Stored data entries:
--- START ---

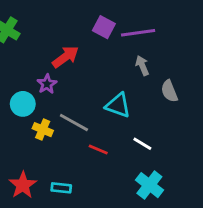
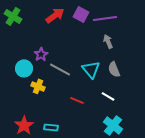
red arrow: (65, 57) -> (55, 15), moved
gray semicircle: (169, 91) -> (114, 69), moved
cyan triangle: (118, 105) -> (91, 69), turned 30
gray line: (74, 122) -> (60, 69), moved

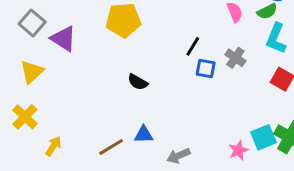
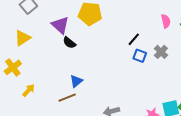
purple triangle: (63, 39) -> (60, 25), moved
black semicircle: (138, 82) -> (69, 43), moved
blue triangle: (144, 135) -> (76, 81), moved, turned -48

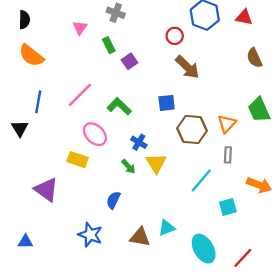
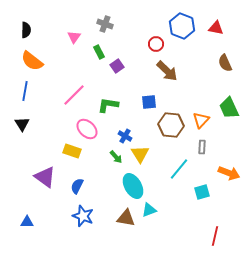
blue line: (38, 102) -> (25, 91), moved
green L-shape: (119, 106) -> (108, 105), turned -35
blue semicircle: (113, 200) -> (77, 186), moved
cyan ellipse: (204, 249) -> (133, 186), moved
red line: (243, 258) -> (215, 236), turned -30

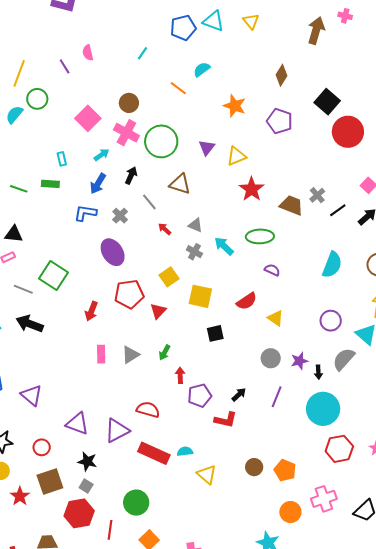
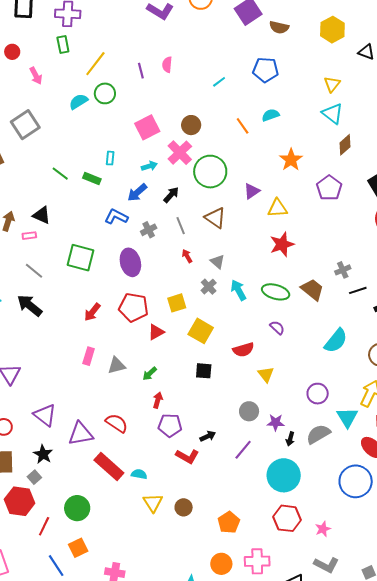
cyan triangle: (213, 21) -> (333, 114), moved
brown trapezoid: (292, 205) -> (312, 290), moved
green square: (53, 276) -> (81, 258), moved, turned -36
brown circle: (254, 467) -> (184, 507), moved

--- END ---
--- START ---

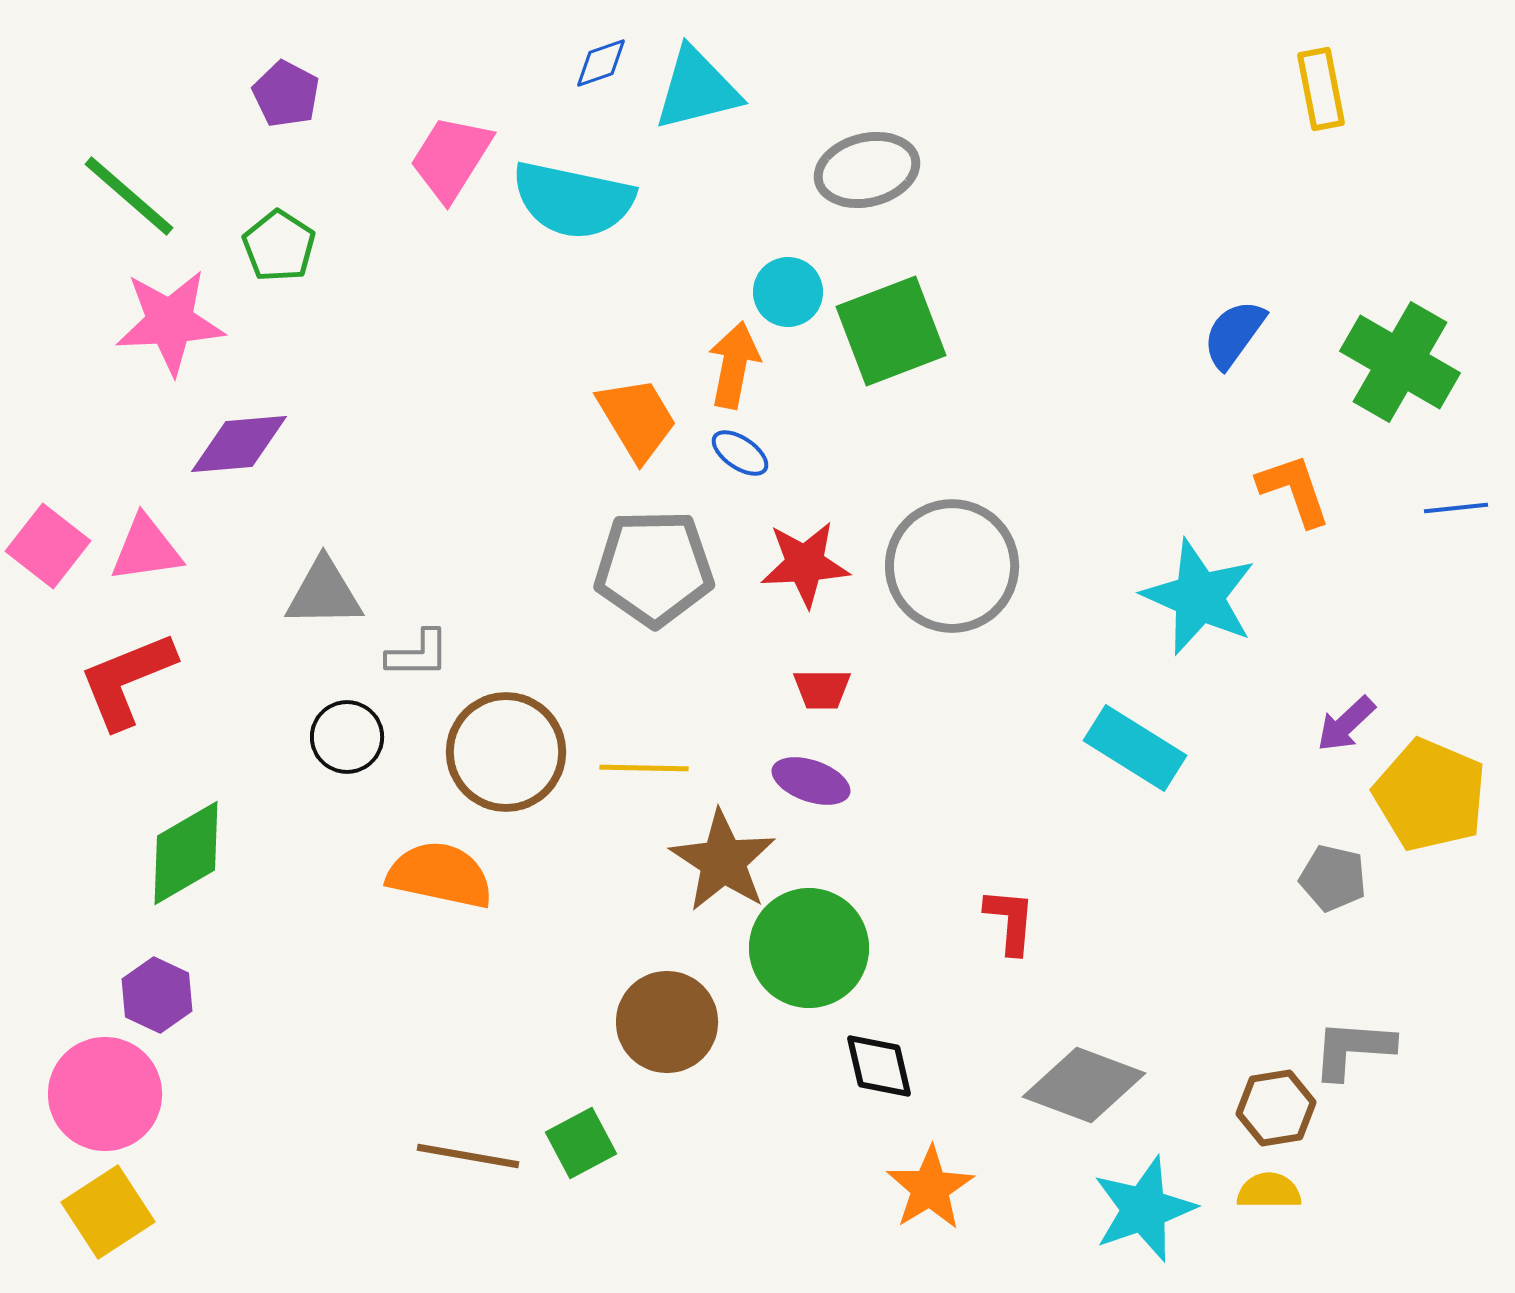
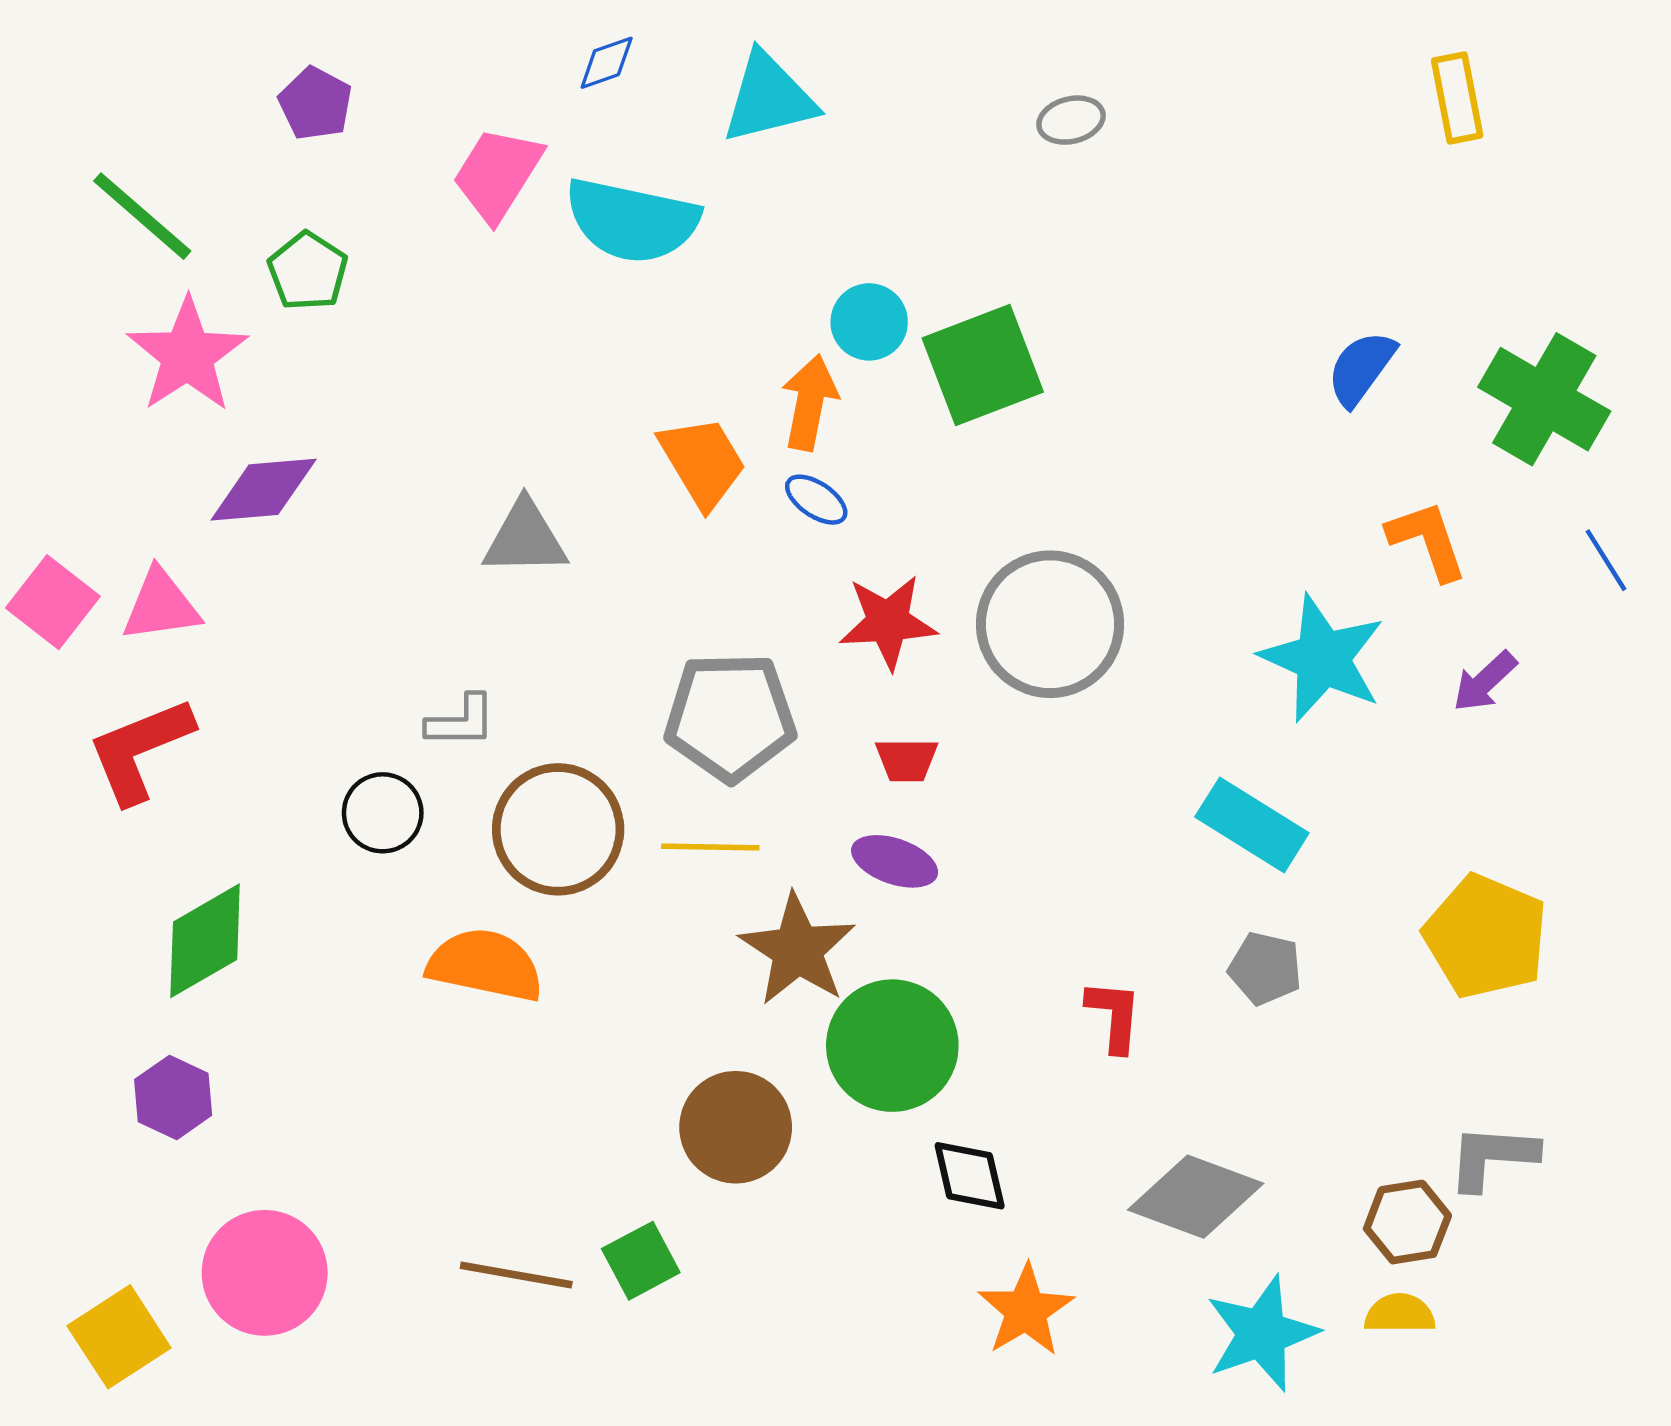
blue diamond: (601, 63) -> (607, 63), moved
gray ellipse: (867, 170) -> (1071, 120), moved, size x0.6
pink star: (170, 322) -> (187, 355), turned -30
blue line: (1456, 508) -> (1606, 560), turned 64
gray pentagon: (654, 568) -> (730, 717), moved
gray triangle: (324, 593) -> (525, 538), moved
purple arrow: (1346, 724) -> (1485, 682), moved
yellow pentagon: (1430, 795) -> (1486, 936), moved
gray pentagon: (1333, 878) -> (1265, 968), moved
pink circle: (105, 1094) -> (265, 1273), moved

--- END ---

WHAT THE TASK REQUIRES:
Although pictures appear among the records above, none are to be output; print exactly the lines from the line containing "cyan ellipse: (204, 249) -> (133, 186), moved" through the line containing "green square: (53, 276)".

RESULT FOR THIS EXERCISE:
cyan ellipse: (204, 249) -> (133, 186), moved
red line: (243, 258) -> (215, 236), turned -30

cyan triangle: (213, 21) -> (333, 114), moved
brown trapezoid: (292, 205) -> (312, 290), moved
green square: (53, 276) -> (81, 258), moved, turned -36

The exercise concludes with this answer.